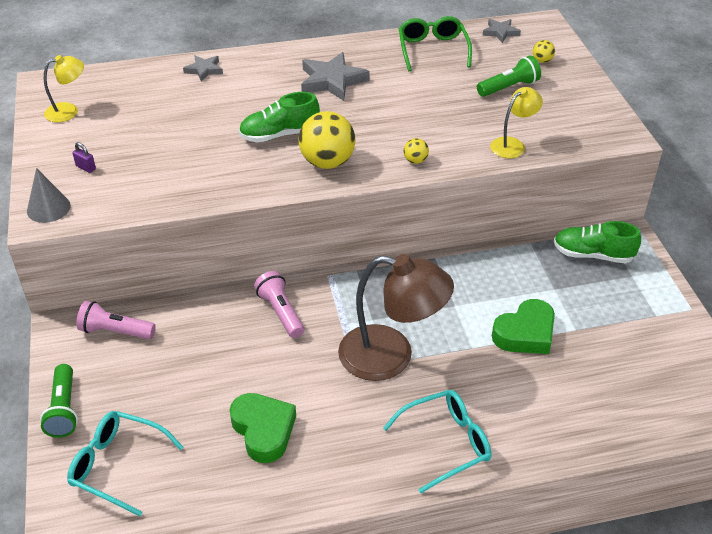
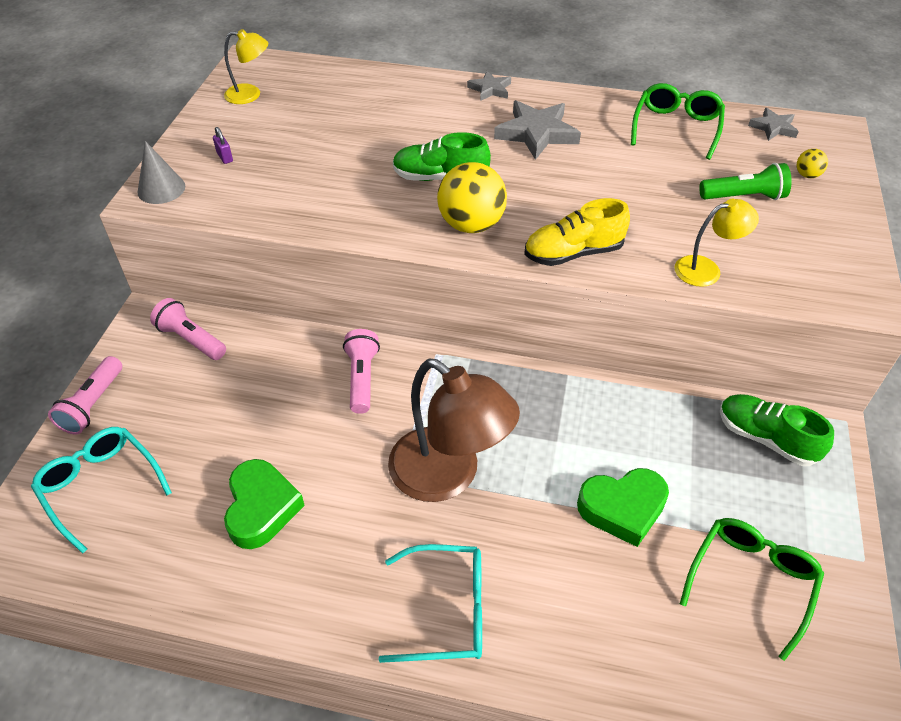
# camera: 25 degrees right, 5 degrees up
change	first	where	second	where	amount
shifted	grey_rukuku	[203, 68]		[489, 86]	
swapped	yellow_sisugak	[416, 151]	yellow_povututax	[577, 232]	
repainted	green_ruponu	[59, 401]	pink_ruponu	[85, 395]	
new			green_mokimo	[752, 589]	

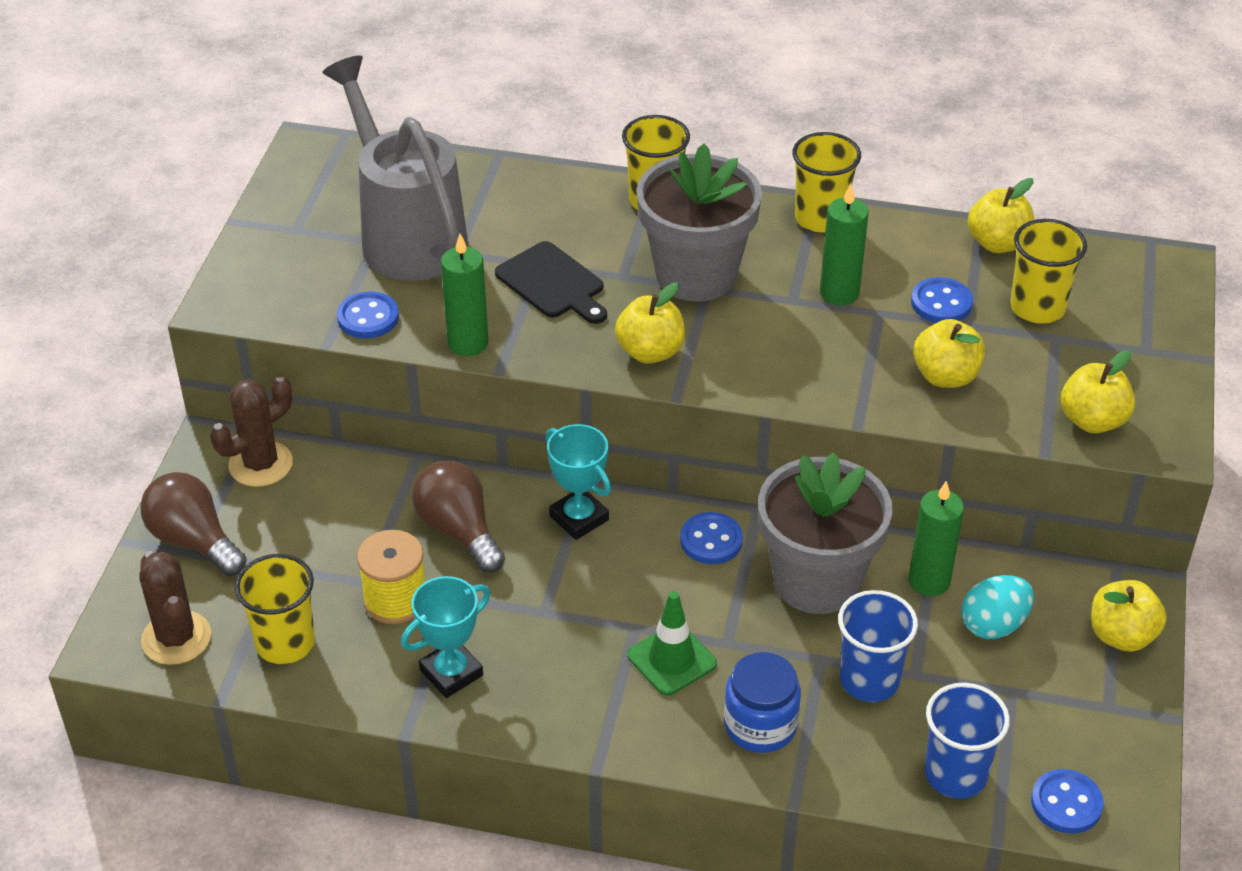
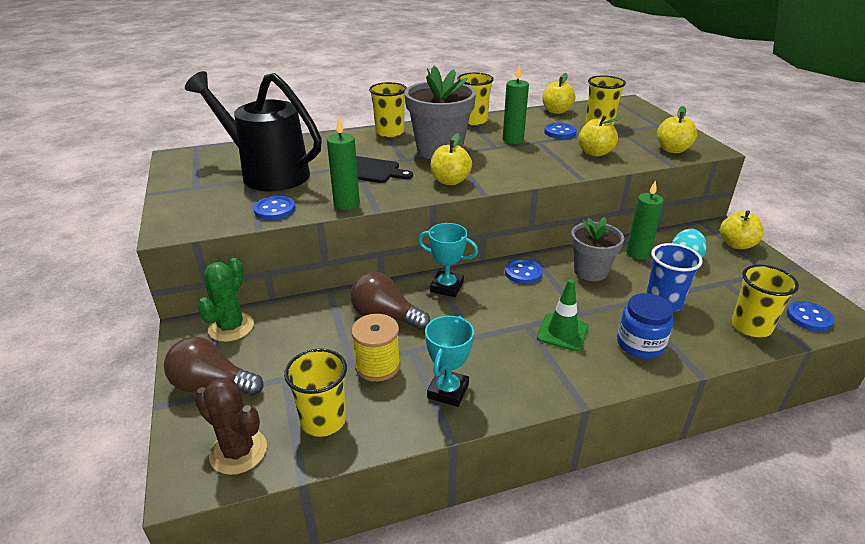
# camera: 30 degrees left, 10 degrees down
change	first	where	second	where	amount
repainted	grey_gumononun	[395, 168]	black_gumononun	[253, 131]	
repainted	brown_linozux	[251, 431]	green_linozux	[225, 300]	
scaled	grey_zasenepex	[825, 533]		[597, 249]	x0.66
repainted	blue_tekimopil	[967, 741]	yellow_tekimopil	[765, 301]	

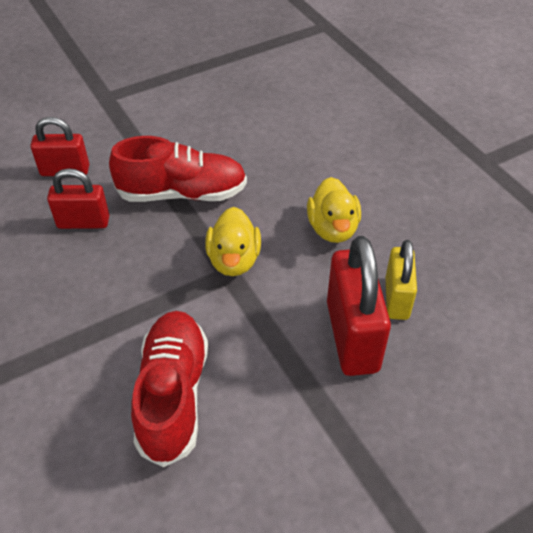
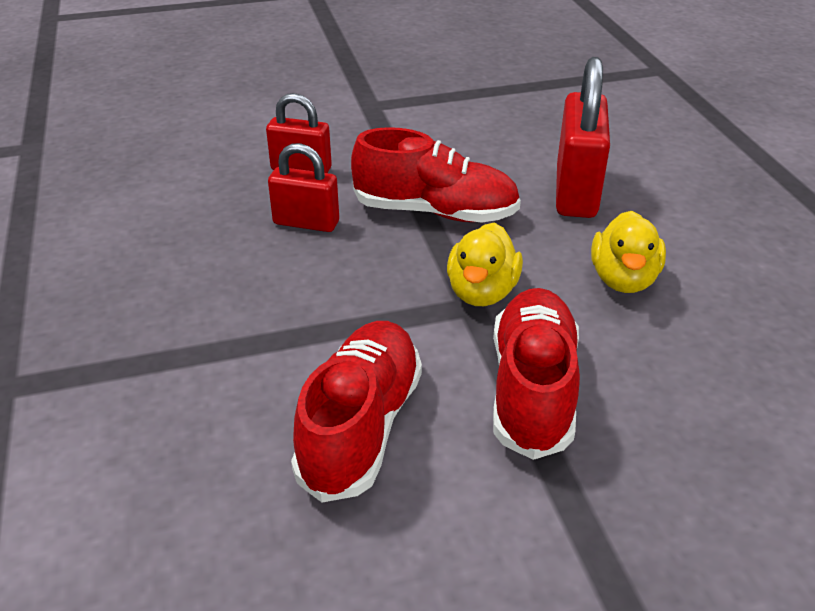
# camera: 15 degrees right, 10 degrees down
change	first	where	second	where	amount
shifted	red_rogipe	[359, 306]		[583, 137]	
gone	yellow_rogipe	[401, 280]			
new			red_povututax	[536, 374]	

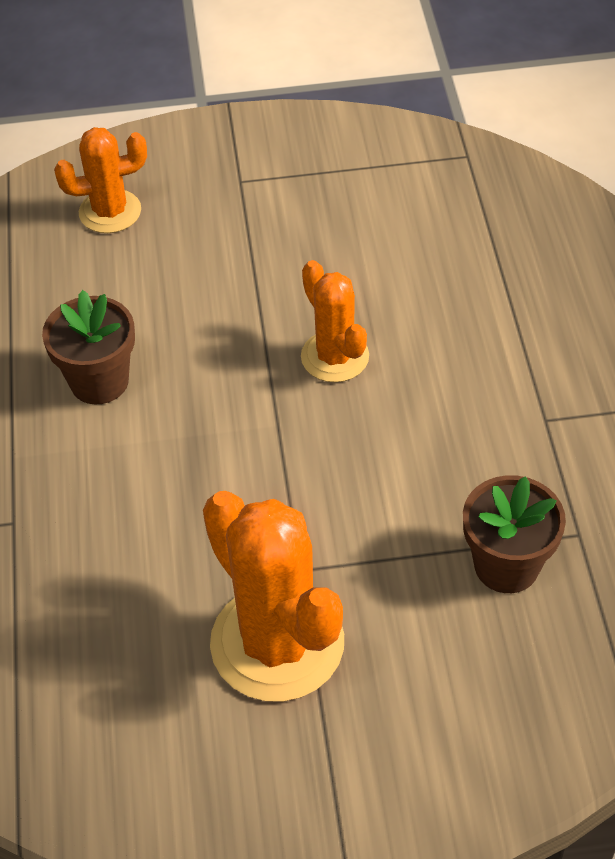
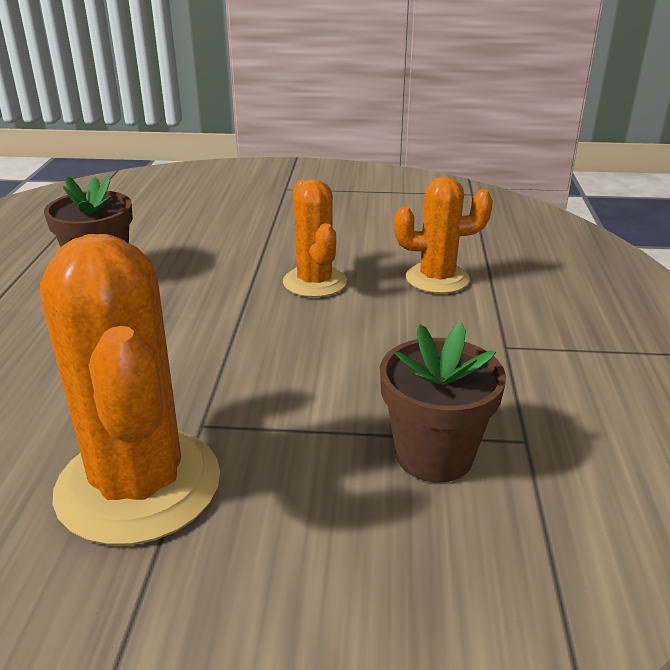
# camera: 10 degrees right, 20 degrees down
change	first	where	second	where	amount
shifted	orange_linozux	[100, 180]		[443, 235]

-- -- --

EXERCISE =
Could you restate the entries word for word, skipping any pictures?

ANSWER SECTION =
# camera: 25 degrees right, 5 degrees up
change	first	where	second	where	amount
shifted	grey_rukuku	[203, 68]		[489, 86]	
swapped	yellow_sisugak	[416, 151]	yellow_povututax	[577, 232]	
repainted	green_ruponu	[59, 401]	pink_ruponu	[85, 395]	
new			green_mokimo	[752, 589]	

# camera: 30 degrees left, 10 degrees down
change	first	where	second	where	amount
repainted	grey_gumononun	[395, 168]	black_gumononun	[253, 131]	
repainted	brown_linozux	[251, 431]	green_linozux	[225, 300]	
scaled	grey_zasenepex	[825, 533]		[597, 249]	x0.66
repainted	blue_tekimopil	[967, 741]	yellow_tekimopil	[765, 301]	

# camera: 15 degrees right, 10 degrees down
change	first	where	second	where	amount
shifted	red_rogipe	[359, 306]		[583, 137]	
gone	yellow_rogipe	[401, 280]			
new			red_povututax	[536, 374]	

# camera: 10 degrees right, 20 degrees down
change	first	where	second	where	amount
shifted	orange_linozux	[100, 180]		[443, 235]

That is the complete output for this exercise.